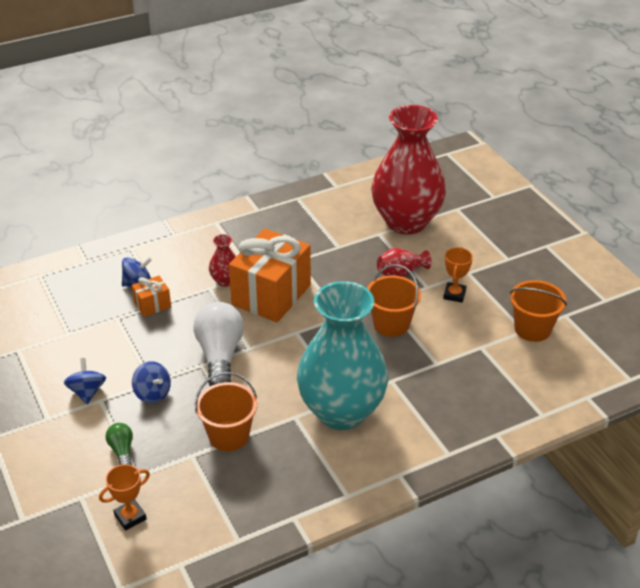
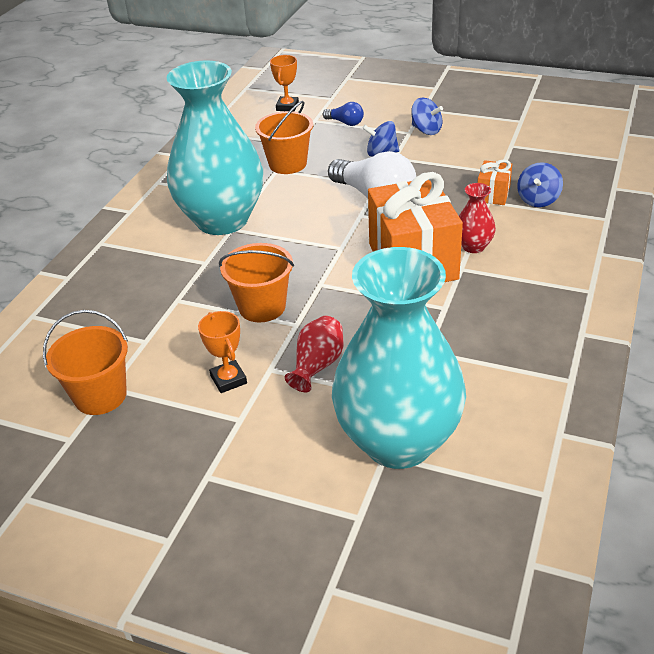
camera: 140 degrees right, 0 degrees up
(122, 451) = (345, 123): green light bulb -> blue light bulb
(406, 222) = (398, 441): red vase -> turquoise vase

**Brief**
Please reproduce the listing exactly, leaving out any pictures.

**Solution**
camera: 140 degrees right, 0 degrees up
(122, 451) = (345, 123): green light bulb -> blue light bulb
(406, 222) = (398, 441): red vase -> turquoise vase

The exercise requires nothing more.